Exercise brief: Only the lines from the one with "The PinkCupcake at" to the end of the data below should be given again, exactly, with both ends included and pictures omitted.
Dataset section START
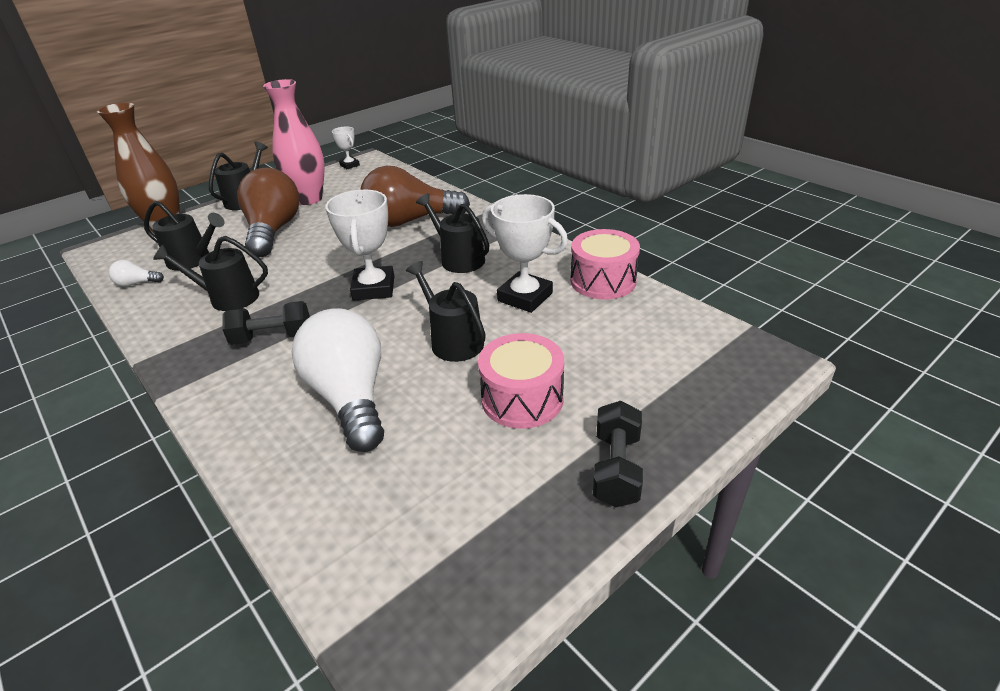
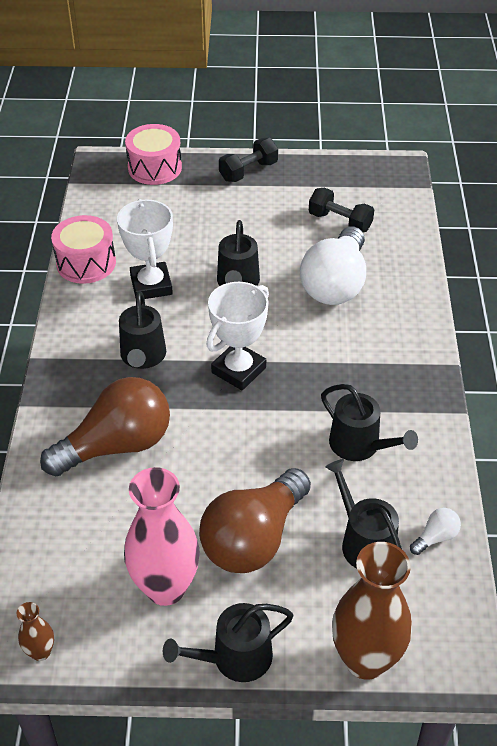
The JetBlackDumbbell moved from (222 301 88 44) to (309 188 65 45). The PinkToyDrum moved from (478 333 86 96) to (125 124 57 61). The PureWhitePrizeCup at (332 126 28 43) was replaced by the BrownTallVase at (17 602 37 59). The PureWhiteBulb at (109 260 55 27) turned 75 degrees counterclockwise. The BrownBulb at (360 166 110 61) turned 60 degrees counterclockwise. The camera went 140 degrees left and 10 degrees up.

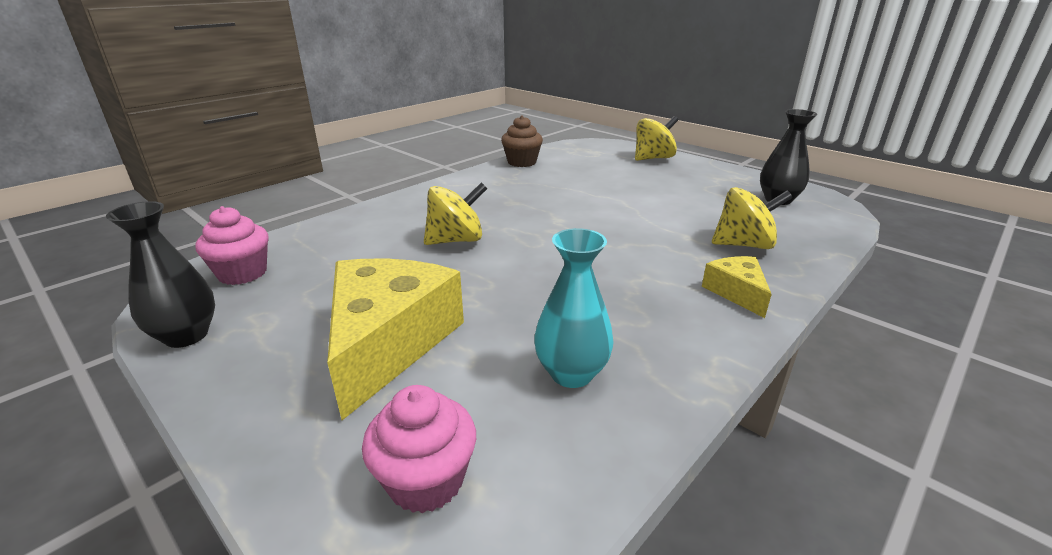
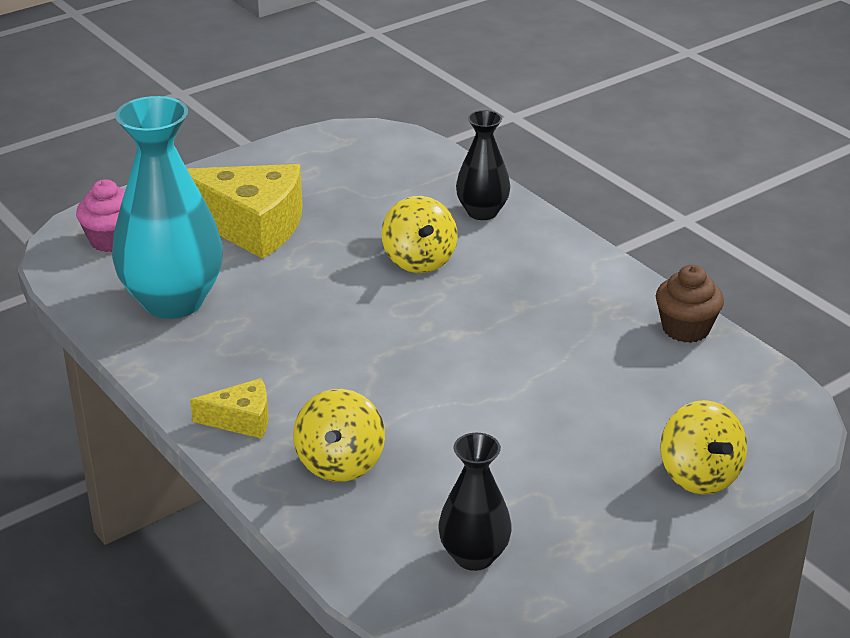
The PinkCupcake at (196 206 73 79) disappeared. The JetBlackTallVase moved from (106 201 109 147) to (456 110 54 110). The TealTallVase at (534 228 80 160) changed to 1.83 times the size. The camera went 100 degrees right and 5 degrees up.

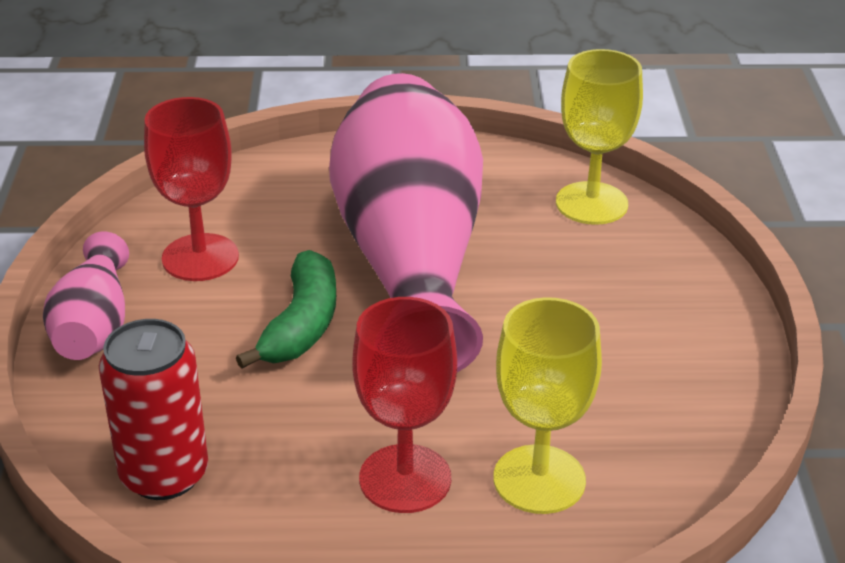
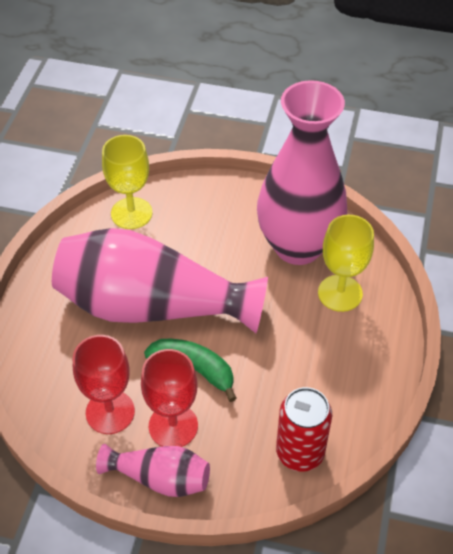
The PinkTallVase at (257 80 90 185) appeared. The ScarletGoblet moved from (352 297 105 216) to (141 349 57 98). The camera went 75 degrees left and 15 degrees up.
Dataset section END
Completed task:
The PinkCupcake at (196 206 73 79) disappeared. The JetBlackTallVase moved from (106 201 109 147) to (456 110 54 110). The TealTallVase at (534 228 80 160) changed to 1.83 times the size. The camera went 100 degrees right and 5 degrees up.

The PinkTallVase at (257 80 90 185) appeared. The ScarletGoblet moved from (352 297 105 216) to (141 349 57 98). The camera went 75 degrees left and 15 degrees up.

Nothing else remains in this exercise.